═══ SUPPLIED INFORMATION

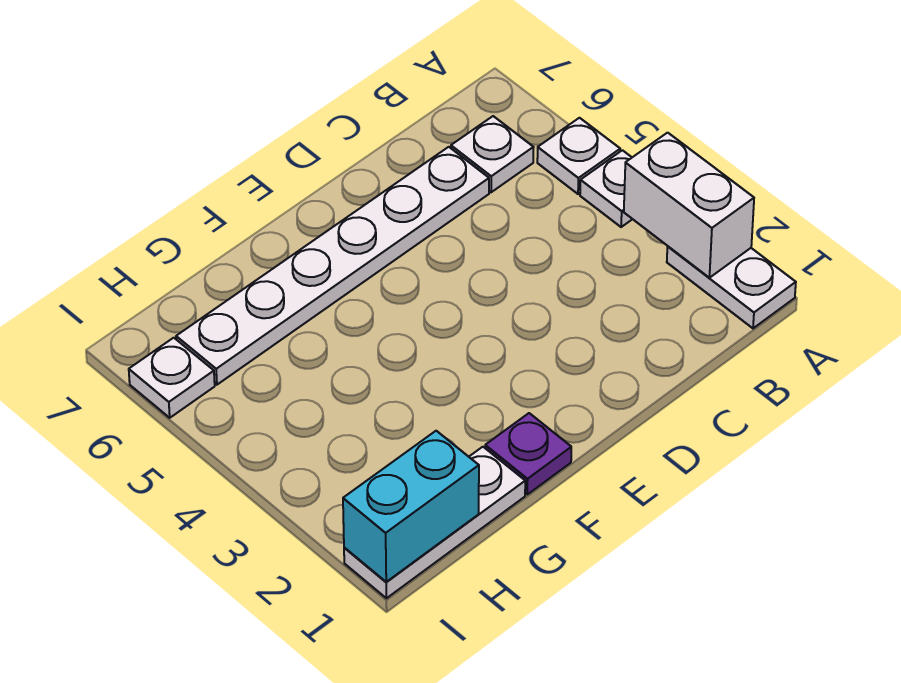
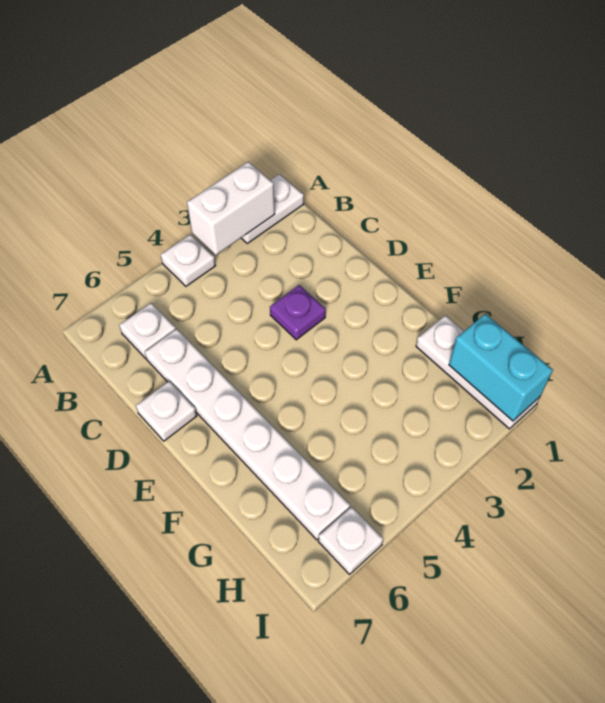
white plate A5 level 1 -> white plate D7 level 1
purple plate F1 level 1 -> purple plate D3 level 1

══════
═══ SUPPLIED INFORMATION

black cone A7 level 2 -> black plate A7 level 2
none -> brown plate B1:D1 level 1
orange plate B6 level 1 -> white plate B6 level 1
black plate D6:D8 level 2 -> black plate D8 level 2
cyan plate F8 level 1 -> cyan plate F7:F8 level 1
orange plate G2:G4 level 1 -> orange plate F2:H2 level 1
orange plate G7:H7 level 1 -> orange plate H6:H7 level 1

══════

Among the lines above, repeat exactly those from the line with "black plate D6:D8" to the line with "orange plate G7:H7", counting both ends.

black plate D6:D8 level 2 -> black plate D8 level 2
cyan plate F8 level 1 -> cyan plate F7:F8 level 1
orange plate G2:G4 level 1 -> orange plate F2:H2 level 1
orange plate G7:H7 level 1 -> orange plate H6:H7 level 1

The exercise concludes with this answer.